**Work instructions**
Each line from the one containing "[382,192,454,225]" through the final line of the data below must be repeated exactly.

***** Data *****

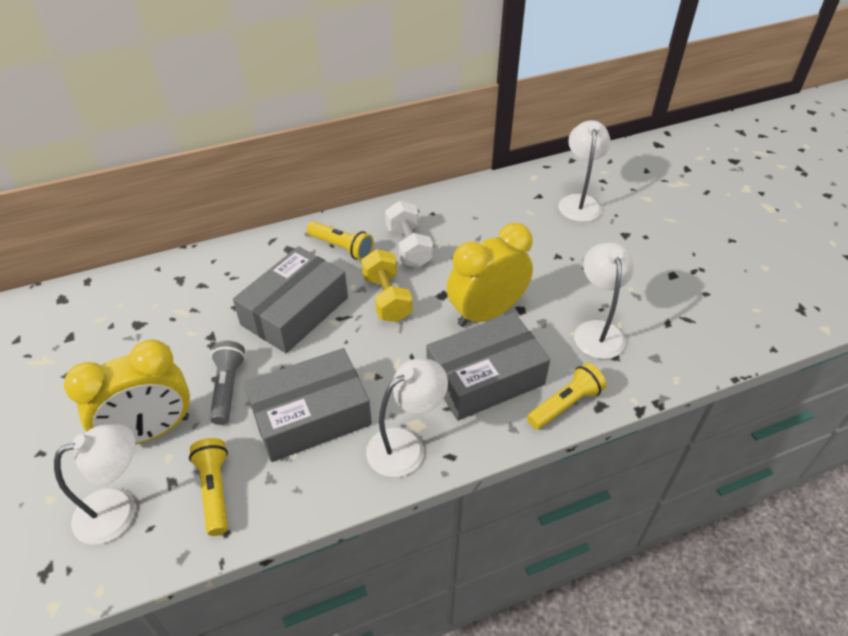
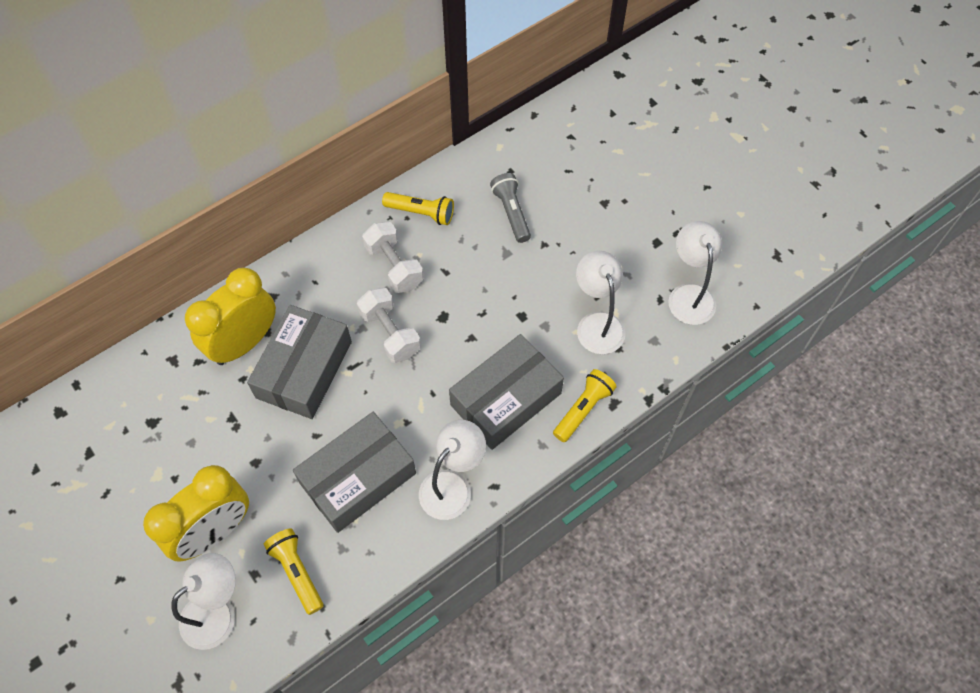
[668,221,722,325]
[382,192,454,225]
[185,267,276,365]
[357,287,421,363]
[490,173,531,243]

*****

**Problem solution**
[382,192,454,225]
[185,267,276,365]
[357,287,421,363]
[490,173,531,243]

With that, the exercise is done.